- **Source material**:

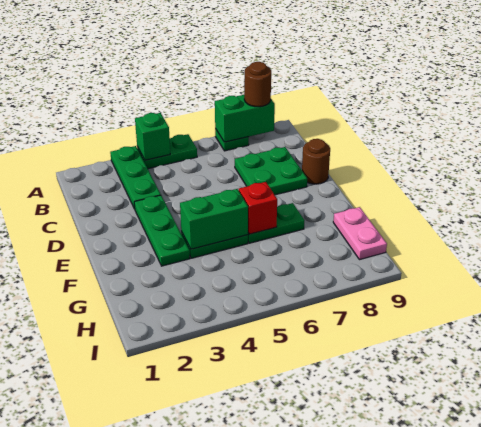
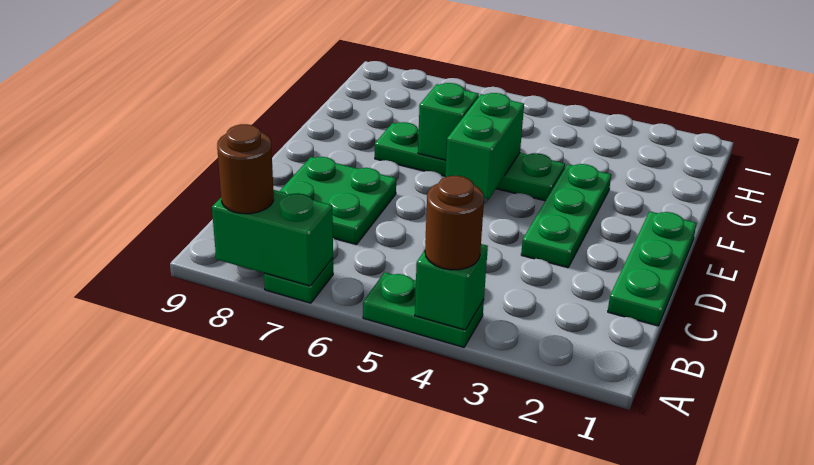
green 1x3 plate [110,146,161,209] -> green 1x3 plate moved to [608,211,697,326]
brown 1x1 round brick [302,139,330,184] -> brown 1x1 round brick moved to [425,176,484,270]
green 1x2 brick [180,189,248,249] -> green 1x2 brick turned to [445,93,524,199]
red 1x1 brick [239,182,277,234] -> green 1x1 brick [418,83,479,160]
pink 1x2 plate [333,207,387,260] -> none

- **How to complete this task**: The copy must reproduce the listing above verbatim and contain no pictures.

- **Output**:
green 1x3 plate [110,146,161,209] -> green 1x3 plate moved to [608,211,697,326]
brown 1x1 round brick [302,139,330,184] -> brown 1x1 round brick moved to [425,176,484,270]
green 1x2 brick [180,189,248,249] -> green 1x2 brick turned to [445,93,524,199]
red 1x1 brick [239,182,277,234] -> green 1x1 brick [418,83,479,160]
pink 1x2 plate [333,207,387,260] -> none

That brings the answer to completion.